- TASK DETAILS: Reproduce the entries below exactly, but only from the line containing "none -> robot [gris] (293, 303, 330, 350)" to the line containing "pion [turquoise] (599, 142, 642, 211)", inclusive.

....

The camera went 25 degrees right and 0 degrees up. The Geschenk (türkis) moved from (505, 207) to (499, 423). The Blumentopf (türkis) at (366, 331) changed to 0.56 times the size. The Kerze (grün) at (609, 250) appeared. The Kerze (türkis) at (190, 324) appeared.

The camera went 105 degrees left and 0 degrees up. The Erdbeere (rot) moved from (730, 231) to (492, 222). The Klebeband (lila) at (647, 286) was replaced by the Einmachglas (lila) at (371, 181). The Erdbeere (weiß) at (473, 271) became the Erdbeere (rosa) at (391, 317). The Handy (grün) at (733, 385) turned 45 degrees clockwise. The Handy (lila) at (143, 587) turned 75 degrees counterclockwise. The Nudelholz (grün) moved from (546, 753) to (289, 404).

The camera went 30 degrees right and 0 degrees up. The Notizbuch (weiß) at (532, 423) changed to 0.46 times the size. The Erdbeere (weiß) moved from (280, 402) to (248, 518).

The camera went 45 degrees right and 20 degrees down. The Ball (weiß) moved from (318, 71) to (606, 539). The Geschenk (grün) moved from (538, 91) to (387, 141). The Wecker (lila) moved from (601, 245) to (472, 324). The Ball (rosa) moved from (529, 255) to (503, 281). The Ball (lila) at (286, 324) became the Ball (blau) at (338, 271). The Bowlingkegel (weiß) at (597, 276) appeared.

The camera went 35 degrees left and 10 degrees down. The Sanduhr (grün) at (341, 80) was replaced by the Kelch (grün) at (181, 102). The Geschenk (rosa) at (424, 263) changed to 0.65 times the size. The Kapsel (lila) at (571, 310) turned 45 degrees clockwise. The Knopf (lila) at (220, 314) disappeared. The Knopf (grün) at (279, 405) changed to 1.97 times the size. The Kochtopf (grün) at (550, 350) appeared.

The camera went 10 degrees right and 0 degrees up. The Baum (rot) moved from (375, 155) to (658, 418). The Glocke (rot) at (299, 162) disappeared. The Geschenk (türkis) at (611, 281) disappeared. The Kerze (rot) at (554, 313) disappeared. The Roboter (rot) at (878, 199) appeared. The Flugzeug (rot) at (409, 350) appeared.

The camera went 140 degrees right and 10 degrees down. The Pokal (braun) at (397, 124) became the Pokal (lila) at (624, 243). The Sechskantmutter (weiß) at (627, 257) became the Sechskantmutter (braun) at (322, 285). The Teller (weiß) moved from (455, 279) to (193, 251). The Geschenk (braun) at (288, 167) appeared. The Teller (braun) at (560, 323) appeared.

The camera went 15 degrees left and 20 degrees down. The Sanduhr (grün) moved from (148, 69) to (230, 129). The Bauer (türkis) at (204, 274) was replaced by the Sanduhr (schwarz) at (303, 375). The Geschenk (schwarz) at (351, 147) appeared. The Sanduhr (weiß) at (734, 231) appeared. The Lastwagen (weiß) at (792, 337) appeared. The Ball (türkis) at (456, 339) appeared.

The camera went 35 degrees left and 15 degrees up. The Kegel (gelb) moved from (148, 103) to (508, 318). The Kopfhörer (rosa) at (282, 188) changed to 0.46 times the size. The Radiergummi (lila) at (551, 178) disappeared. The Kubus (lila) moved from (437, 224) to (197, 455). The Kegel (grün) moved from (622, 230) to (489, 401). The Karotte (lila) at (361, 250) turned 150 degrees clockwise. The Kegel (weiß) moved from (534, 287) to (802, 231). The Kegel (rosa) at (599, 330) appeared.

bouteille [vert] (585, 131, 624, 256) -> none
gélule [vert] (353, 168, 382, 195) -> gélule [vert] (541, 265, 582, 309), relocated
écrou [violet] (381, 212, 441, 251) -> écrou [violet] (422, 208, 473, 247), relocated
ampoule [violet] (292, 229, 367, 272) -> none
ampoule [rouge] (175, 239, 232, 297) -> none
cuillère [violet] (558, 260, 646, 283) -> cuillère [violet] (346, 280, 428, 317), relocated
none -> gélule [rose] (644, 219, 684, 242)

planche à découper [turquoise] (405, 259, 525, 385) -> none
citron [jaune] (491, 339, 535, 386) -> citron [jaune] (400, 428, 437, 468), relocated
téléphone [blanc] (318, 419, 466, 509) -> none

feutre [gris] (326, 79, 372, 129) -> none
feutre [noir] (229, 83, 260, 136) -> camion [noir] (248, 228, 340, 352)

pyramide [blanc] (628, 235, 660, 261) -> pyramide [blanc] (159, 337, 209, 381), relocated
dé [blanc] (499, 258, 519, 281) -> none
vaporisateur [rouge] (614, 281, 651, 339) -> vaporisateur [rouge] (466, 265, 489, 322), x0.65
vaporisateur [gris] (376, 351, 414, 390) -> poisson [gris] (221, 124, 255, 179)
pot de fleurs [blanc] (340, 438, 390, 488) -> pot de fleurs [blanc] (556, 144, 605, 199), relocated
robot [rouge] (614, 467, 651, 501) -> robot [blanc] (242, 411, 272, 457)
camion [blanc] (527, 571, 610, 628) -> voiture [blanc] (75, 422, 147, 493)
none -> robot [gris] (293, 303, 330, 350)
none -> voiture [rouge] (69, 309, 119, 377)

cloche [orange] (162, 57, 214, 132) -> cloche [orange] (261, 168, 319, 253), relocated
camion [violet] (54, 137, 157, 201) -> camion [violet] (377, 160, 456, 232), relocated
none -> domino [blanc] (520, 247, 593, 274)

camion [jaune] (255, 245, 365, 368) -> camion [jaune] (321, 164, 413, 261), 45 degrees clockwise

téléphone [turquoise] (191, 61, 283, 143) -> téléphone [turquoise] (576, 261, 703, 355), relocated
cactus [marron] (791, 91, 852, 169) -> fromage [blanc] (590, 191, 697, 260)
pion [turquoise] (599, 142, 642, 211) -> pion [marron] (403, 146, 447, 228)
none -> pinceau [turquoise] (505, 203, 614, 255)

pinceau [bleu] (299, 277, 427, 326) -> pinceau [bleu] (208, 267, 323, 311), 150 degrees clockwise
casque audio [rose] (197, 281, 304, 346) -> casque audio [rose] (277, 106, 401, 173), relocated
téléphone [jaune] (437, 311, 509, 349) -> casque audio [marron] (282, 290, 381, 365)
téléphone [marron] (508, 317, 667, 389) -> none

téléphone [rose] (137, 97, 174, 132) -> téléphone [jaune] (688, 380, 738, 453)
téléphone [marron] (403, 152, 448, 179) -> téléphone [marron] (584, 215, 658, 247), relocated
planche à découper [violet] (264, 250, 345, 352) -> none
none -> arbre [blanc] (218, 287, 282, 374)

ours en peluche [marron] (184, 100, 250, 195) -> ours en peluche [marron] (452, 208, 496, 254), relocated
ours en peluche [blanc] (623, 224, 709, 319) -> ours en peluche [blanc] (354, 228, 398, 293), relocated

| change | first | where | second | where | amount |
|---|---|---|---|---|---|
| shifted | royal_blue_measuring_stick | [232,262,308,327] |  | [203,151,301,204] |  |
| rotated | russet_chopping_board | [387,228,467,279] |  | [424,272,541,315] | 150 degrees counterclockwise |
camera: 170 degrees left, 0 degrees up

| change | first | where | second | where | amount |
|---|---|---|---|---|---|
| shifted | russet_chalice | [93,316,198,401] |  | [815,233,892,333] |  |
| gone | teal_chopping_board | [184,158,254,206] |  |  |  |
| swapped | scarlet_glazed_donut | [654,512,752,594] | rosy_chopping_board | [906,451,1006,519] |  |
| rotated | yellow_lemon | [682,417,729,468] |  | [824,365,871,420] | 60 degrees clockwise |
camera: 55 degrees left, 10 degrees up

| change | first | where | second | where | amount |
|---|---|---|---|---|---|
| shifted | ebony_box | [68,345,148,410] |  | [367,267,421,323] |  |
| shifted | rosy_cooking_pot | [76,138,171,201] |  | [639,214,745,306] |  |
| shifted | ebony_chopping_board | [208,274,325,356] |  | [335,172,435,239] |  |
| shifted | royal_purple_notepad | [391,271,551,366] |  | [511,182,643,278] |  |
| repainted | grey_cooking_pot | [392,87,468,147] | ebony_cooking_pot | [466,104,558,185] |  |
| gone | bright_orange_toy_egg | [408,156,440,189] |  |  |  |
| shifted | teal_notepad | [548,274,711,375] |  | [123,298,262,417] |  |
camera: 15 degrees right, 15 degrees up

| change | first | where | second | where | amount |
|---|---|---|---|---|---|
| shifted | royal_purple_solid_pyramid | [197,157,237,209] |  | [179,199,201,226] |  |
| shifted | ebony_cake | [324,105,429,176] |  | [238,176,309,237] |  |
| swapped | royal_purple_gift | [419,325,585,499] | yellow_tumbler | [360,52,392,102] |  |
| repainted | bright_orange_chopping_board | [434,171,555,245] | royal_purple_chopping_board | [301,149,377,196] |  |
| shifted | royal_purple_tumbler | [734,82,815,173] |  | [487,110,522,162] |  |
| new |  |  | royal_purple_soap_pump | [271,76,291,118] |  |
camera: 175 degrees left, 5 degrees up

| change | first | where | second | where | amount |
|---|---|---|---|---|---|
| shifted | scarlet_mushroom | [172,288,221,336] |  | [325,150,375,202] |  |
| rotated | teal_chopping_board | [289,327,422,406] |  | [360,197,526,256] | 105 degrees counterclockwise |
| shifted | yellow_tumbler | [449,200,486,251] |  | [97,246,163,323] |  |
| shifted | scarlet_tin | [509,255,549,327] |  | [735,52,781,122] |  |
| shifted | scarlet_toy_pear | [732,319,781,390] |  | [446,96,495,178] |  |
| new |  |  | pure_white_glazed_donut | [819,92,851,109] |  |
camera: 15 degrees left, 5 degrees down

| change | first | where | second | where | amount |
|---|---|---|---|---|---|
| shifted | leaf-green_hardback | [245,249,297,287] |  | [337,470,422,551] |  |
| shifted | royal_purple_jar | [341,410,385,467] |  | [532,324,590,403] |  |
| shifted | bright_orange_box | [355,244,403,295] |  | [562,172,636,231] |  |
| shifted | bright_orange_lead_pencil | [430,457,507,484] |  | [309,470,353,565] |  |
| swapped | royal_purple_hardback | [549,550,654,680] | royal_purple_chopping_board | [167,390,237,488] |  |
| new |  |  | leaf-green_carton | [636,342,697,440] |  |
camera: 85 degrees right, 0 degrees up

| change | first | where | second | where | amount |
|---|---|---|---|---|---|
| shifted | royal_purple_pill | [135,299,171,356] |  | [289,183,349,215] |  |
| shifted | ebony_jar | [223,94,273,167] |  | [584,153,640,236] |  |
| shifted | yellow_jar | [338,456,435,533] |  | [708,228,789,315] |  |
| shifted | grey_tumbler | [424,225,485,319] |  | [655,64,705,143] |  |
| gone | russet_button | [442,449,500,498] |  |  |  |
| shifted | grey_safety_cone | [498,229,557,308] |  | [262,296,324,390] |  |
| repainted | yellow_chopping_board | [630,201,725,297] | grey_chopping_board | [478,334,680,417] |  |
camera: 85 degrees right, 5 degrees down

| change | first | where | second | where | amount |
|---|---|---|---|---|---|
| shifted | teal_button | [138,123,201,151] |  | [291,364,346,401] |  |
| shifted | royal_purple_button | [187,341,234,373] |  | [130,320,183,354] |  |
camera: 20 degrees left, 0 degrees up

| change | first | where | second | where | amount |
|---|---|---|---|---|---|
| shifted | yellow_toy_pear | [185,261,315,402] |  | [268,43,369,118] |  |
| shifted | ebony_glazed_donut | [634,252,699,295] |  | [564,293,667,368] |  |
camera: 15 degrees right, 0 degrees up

....

- TASK OUTPUT:
none -> robot [gris] (293, 303, 330, 350)
none -> voiture [rouge] (69, 309, 119, 377)

cloche [orange] (162, 57, 214, 132) -> cloche [orange] (261, 168, 319, 253), relocated
camion [violet] (54, 137, 157, 201) -> camion [violet] (377, 160, 456, 232), relocated
none -> domino [blanc] (520, 247, 593, 274)

camion [jaune] (255, 245, 365, 368) -> camion [jaune] (321, 164, 413, 261), 45 degrees clockwise

téléphone [turquoise] (191, 61, 283, 143) -> téléphone [turquoise] (576, 261, 703, 355), relocated
cactus [marron] (791, 91, 852, 169) -> fromage [blanc] (590, 191, 697, 260)
pion [turquoise] (599, 142, 642, 211) -> pion [marron] (403, 146, 447, 228)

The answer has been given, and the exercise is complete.